» Problem to solve
Would you retype, word for word, the line with "blue pencil: 9 -> 7" and every line after it through the end of the records below?
### Given entries
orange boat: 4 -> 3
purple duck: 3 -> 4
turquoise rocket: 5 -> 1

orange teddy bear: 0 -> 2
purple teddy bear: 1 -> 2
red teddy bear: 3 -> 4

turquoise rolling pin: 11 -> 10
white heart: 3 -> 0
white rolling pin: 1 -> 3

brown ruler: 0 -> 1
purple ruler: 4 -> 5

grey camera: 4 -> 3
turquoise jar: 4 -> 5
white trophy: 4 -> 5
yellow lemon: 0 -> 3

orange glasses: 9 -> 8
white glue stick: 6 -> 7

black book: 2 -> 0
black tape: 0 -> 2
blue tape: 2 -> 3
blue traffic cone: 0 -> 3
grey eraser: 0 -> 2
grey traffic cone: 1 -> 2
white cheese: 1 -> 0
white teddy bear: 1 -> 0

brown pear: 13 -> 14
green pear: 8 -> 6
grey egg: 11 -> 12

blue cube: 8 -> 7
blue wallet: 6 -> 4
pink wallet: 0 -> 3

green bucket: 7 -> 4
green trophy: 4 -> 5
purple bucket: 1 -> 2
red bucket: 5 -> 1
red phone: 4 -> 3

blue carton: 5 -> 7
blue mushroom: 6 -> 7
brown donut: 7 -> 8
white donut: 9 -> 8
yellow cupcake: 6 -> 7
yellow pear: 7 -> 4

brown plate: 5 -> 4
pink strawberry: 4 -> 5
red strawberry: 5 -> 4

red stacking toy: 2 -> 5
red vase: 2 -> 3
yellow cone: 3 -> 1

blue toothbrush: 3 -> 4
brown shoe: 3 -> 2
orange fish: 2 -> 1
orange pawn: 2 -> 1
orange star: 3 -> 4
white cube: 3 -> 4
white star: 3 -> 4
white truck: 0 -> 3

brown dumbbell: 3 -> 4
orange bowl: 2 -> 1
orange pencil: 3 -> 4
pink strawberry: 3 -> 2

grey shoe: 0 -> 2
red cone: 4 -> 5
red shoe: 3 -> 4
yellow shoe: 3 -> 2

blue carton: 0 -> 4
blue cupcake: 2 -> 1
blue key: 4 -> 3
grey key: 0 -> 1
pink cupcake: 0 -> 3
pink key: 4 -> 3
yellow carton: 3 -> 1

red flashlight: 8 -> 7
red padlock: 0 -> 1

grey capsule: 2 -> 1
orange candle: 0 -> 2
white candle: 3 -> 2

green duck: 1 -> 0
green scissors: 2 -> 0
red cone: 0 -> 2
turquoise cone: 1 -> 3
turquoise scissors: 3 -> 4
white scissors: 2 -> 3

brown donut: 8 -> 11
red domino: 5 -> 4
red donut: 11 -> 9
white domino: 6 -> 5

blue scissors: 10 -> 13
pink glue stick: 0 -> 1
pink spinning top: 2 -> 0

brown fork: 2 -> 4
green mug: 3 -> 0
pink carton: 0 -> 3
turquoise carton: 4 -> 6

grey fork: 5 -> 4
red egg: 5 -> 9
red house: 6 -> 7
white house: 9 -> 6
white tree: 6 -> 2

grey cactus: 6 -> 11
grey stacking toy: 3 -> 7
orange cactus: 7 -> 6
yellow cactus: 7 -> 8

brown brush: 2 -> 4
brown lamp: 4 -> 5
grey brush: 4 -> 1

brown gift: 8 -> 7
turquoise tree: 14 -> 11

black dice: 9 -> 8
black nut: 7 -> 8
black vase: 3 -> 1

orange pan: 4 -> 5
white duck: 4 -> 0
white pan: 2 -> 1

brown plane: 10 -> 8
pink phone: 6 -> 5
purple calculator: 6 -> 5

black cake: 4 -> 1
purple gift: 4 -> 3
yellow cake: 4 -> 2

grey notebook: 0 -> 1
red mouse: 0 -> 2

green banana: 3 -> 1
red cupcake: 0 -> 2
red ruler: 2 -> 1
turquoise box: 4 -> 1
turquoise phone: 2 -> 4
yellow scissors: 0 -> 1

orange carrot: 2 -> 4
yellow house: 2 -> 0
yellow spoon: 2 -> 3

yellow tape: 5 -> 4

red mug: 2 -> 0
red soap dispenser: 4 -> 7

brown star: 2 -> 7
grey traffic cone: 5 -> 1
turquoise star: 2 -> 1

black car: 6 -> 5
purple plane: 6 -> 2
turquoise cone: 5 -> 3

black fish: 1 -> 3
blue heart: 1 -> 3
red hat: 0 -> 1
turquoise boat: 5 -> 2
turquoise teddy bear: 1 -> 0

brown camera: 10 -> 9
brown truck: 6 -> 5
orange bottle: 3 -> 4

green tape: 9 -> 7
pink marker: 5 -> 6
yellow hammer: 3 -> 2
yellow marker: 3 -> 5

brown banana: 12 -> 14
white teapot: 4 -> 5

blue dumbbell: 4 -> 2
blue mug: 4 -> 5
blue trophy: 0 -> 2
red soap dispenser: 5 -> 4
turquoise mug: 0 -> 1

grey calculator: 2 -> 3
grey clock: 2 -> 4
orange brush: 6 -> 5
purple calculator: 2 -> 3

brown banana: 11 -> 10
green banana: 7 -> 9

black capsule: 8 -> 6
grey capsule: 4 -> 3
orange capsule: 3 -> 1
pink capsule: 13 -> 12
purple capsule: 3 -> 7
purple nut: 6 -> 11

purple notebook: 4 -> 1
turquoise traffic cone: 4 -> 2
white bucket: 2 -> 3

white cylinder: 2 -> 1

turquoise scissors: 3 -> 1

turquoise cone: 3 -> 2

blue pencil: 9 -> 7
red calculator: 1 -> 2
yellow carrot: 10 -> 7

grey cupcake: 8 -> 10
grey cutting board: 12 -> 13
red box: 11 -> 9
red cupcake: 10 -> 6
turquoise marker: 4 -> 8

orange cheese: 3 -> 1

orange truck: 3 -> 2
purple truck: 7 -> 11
######
» The answer
blue pencil: 9 -> 7
red calculator: 1 -> 2
yellow carrot: 10 -> 7

grey cupcake: 8 -> 10
grey cutting board: 12 -> 13
red box: 11 -> 9
red cupcake: 10 -> 6
turquoise marker: 4 -> 8

orange cheese: 3 -> 1

orange truck: 3 -> 2
purple truck: 7 -> 11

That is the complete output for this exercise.